(Document and screenshot pointing entries)
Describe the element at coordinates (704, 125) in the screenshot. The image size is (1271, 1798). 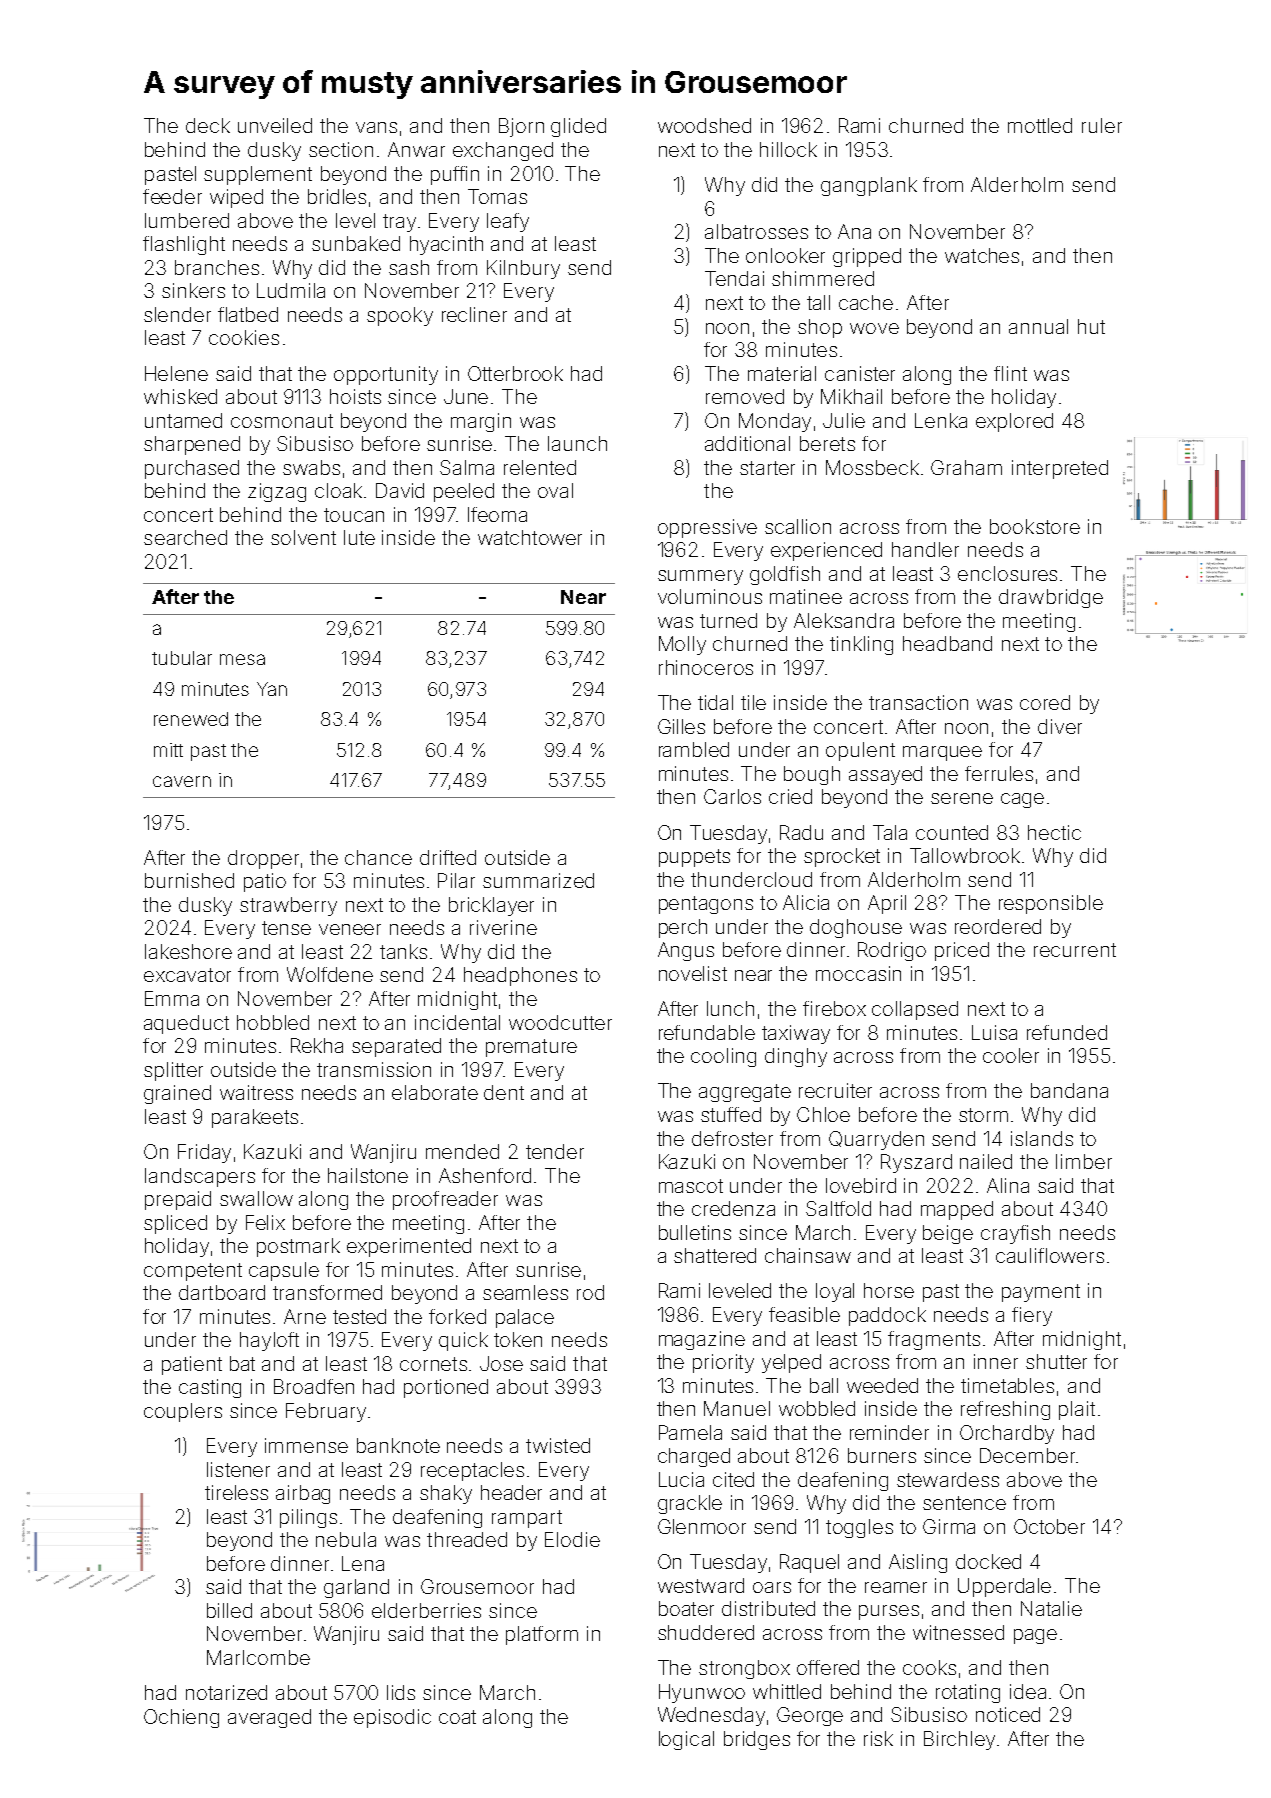
I see `woodshed` at that location.
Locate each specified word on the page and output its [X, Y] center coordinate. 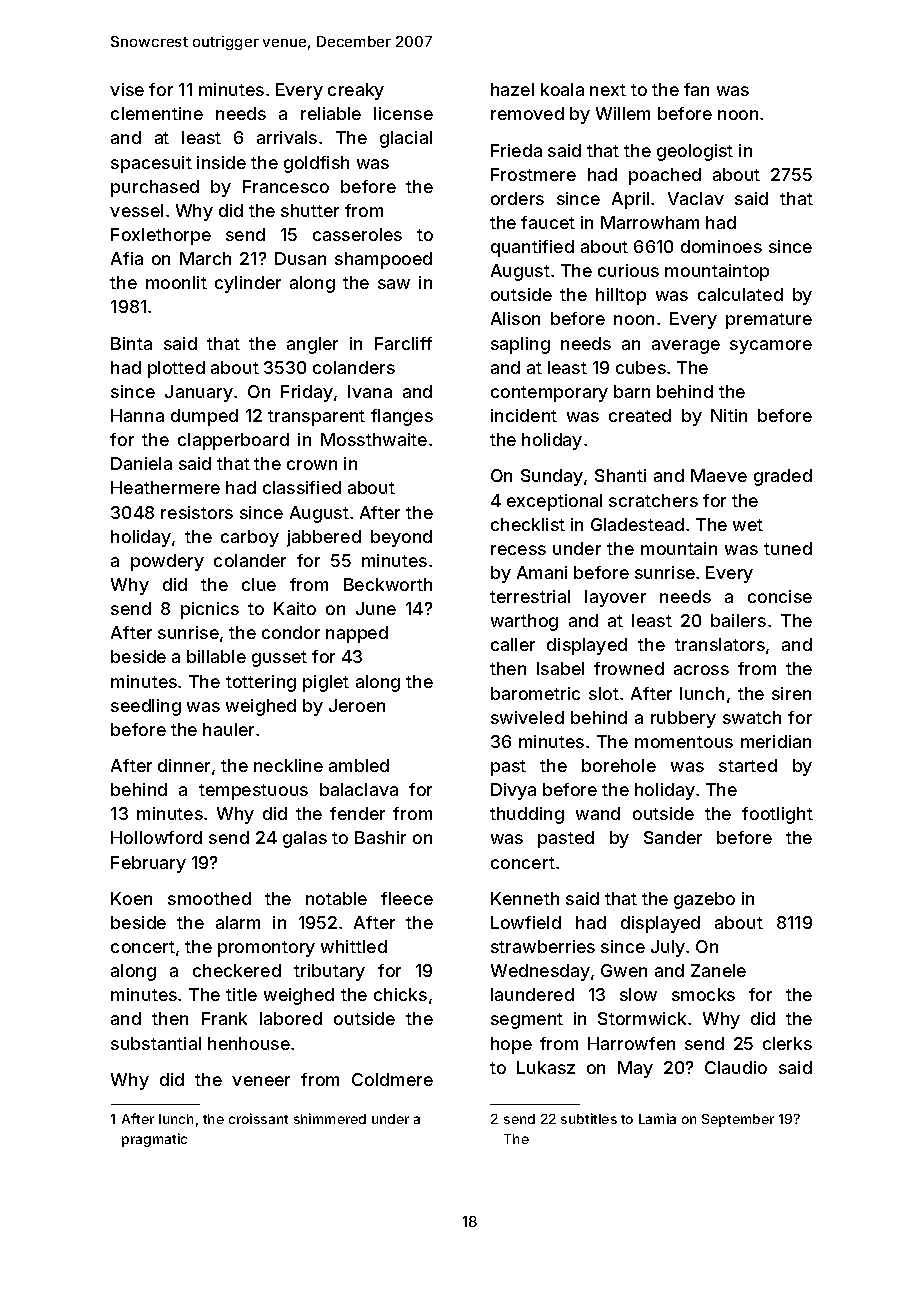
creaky [356, 91]
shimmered [330, 1118]
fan [696, 89]
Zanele [718, 970]
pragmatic [154, 1140]
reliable [331, 113]
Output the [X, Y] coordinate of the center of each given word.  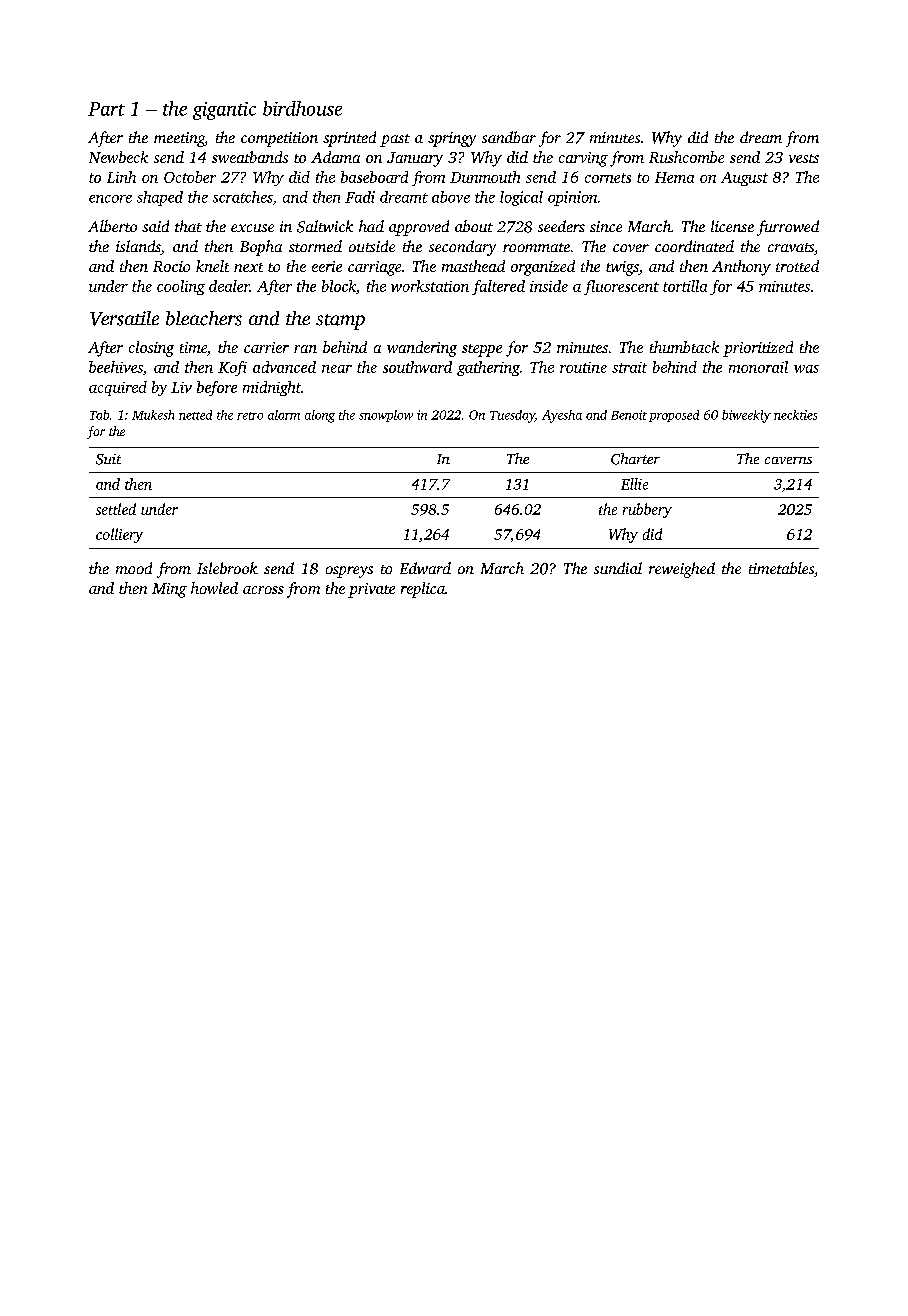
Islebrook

Task details: Please put the stretch from the line containing "Zanele [718, 970]" through the end of the items into a numbered list, skipping blank lines. Leave the pictures out of your answer.

Correct answer:
1. Zanele [718, 970]
2. pragmatic [154, 1140]
3. reliable [331, 113]
4. Output the [X, Y] coordinate of the center of each given word.  
5. Islebrook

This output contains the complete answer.